Could you report every line from the entries that includes the word "missing"?
(ENTRIES PROVIDED begins)
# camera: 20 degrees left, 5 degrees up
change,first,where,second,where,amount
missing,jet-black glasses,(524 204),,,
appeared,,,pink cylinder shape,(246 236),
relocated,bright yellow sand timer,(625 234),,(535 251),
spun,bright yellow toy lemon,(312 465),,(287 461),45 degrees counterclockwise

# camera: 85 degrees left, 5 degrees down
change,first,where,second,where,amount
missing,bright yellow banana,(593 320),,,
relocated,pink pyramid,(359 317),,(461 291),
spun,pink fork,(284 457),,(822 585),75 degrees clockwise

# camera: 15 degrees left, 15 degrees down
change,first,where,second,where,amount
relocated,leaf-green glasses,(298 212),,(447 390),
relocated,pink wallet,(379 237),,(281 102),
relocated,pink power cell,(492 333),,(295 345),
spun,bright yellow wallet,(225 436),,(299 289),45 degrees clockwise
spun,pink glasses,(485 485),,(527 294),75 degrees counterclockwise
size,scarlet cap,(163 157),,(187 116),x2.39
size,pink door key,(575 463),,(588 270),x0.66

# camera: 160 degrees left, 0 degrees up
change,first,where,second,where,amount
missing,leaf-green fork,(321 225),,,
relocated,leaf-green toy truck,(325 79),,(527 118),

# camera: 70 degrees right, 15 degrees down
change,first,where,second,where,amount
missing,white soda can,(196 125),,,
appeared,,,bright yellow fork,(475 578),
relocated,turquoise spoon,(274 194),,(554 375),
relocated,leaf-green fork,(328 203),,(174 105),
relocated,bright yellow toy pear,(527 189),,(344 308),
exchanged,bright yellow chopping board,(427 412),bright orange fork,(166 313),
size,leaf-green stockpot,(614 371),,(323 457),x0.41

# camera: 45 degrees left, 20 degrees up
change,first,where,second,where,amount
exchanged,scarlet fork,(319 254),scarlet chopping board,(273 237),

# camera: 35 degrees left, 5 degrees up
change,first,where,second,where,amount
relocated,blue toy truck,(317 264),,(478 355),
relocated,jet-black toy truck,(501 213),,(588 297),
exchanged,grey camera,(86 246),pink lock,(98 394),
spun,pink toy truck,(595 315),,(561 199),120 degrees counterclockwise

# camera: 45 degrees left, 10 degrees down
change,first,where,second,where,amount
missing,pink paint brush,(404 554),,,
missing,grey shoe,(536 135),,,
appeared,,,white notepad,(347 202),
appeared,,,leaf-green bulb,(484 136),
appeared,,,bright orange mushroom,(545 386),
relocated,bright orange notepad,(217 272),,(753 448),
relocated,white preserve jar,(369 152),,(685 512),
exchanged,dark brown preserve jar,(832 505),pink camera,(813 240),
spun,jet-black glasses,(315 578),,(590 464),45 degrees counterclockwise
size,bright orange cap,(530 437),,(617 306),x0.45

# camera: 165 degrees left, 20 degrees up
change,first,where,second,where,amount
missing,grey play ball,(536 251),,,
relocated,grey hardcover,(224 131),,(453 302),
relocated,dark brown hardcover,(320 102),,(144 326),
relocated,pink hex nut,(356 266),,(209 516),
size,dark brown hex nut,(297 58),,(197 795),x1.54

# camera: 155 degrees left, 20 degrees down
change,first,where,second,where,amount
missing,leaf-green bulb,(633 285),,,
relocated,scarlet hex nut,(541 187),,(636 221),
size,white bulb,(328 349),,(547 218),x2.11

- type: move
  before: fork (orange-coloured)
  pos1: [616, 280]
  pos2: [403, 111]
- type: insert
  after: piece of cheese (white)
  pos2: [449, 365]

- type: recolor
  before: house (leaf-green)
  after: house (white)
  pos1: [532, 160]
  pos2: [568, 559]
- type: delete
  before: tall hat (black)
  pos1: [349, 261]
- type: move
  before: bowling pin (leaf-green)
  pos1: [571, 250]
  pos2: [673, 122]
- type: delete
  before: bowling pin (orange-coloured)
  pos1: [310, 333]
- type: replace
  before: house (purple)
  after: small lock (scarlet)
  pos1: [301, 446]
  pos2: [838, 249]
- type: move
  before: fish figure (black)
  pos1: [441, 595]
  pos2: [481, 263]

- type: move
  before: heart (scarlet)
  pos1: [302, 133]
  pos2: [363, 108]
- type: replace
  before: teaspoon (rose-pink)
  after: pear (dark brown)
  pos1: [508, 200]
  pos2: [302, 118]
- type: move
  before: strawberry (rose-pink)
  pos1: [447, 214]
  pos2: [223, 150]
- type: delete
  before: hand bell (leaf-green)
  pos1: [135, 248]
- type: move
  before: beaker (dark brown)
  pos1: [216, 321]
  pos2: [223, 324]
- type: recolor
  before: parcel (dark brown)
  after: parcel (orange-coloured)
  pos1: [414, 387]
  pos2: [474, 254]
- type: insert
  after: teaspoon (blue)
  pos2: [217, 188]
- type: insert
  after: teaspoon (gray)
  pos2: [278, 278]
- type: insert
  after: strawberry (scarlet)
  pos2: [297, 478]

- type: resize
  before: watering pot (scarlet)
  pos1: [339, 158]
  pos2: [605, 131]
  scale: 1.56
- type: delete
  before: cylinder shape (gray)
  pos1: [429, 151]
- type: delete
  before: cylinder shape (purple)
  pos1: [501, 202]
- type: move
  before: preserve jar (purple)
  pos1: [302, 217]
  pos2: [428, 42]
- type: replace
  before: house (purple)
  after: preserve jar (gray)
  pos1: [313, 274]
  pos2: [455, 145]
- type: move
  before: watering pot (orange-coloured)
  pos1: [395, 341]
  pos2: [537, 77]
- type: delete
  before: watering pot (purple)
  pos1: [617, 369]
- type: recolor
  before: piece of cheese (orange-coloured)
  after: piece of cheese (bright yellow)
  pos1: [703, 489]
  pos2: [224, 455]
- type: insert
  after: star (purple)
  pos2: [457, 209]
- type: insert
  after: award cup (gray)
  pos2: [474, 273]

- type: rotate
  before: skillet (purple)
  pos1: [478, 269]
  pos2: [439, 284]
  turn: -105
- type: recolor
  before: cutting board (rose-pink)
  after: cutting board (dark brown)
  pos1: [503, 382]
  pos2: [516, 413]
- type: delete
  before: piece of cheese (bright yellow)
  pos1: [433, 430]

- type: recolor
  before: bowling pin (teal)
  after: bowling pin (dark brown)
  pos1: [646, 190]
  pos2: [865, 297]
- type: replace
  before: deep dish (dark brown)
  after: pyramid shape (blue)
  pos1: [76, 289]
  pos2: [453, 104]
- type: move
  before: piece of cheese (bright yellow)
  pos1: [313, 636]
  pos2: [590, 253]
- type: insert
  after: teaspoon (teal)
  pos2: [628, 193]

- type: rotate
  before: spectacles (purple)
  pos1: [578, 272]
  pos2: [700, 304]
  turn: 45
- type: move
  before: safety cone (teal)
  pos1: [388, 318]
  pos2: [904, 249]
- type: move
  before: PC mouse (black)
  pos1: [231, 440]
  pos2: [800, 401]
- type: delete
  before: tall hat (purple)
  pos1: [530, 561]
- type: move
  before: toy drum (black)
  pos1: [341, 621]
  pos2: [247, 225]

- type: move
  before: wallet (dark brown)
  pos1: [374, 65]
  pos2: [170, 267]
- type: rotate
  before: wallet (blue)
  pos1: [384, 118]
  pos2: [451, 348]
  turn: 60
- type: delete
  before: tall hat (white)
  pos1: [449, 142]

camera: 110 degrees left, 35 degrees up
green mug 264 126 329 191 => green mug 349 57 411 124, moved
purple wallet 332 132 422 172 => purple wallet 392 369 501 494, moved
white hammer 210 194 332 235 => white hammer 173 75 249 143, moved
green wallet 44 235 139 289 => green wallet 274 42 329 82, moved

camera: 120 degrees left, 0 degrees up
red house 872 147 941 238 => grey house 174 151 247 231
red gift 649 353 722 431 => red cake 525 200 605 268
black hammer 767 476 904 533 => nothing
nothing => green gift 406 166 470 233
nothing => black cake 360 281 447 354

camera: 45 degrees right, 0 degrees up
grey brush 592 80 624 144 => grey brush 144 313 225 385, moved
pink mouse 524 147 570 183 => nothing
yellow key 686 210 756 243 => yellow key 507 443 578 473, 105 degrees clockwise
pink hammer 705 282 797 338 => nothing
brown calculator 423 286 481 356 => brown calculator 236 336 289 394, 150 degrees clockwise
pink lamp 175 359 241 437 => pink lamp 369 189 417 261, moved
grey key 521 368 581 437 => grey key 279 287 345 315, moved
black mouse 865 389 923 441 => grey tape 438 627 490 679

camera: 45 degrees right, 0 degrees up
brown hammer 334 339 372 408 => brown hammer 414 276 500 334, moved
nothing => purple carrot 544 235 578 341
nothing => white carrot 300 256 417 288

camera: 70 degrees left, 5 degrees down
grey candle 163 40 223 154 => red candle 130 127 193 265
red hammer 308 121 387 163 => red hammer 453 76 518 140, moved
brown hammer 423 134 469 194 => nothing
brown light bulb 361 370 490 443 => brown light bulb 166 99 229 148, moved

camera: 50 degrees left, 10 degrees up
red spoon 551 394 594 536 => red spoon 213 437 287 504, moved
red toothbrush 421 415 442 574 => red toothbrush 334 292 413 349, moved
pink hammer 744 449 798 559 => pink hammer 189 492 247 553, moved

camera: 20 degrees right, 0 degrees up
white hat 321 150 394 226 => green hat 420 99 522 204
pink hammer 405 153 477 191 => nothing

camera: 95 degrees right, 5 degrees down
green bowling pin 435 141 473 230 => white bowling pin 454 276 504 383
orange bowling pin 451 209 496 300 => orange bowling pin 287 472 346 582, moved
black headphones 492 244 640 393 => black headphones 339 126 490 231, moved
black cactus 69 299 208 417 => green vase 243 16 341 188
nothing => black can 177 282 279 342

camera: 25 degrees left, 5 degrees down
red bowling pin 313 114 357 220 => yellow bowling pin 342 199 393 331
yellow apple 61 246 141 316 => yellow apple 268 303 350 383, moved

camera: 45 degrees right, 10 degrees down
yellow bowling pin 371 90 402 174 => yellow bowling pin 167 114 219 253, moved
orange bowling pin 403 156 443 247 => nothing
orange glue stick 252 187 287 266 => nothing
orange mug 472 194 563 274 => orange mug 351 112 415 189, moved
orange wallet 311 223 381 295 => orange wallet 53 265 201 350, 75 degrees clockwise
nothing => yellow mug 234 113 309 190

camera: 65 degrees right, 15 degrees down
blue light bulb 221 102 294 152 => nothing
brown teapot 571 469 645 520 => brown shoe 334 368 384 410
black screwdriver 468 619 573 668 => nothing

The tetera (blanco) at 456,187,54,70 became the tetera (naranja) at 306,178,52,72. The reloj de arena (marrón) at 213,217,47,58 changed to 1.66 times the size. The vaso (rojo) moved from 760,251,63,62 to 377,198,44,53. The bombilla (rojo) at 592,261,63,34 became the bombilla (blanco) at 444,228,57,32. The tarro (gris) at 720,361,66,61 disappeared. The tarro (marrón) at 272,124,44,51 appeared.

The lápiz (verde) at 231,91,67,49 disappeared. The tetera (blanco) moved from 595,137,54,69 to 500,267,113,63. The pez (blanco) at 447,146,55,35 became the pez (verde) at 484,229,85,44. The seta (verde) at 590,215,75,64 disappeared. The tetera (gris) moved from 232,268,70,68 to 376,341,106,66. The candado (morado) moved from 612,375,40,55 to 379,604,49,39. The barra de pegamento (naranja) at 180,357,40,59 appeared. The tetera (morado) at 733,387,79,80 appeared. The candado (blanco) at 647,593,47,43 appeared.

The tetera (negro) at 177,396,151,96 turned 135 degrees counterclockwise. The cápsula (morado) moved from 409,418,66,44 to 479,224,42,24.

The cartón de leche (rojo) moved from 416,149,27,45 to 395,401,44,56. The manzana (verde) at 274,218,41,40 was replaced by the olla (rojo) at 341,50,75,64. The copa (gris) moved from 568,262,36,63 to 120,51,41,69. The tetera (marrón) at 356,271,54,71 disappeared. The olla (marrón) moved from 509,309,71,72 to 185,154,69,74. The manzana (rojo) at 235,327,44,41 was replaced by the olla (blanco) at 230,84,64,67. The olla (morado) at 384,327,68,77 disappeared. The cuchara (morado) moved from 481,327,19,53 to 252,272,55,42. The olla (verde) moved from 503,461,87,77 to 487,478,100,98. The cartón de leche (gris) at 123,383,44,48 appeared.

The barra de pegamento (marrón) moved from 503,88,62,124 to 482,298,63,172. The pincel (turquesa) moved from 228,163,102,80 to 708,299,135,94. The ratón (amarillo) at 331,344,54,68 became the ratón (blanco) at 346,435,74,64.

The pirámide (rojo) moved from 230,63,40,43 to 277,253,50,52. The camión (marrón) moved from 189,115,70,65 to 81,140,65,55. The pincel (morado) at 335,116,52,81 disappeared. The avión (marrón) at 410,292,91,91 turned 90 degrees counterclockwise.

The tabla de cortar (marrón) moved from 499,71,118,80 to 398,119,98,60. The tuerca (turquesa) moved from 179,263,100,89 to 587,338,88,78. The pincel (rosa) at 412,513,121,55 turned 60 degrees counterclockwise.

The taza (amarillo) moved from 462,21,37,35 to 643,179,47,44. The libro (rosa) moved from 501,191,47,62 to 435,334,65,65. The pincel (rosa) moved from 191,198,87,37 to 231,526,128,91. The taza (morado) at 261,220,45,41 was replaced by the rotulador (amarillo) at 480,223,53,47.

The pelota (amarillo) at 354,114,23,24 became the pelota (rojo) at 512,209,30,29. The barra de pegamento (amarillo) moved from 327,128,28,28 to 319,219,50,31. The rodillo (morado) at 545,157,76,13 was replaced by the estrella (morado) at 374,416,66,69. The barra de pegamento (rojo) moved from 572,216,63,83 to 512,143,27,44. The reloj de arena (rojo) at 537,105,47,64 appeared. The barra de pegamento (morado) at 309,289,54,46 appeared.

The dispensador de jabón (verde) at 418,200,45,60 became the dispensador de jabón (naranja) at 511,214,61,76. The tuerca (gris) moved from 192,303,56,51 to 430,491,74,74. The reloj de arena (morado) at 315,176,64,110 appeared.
(ENTRIES PROVIDED ends)
__RESPONSE FOR THIS EXERCISE__.
missing,jet-black glasses,(524 204),,,
missing,bright yellow banana,(593 320),,,
missing,leaf-green fork,(321 225),,,
missing,white soda can,(196 125),,,
missing,pink paint brush,(404 554),,,
missing,grey shoe,(536 135),,,
missing,grey play ball,(536 251),,,
missing,leaf-green bulb,(633 285),,,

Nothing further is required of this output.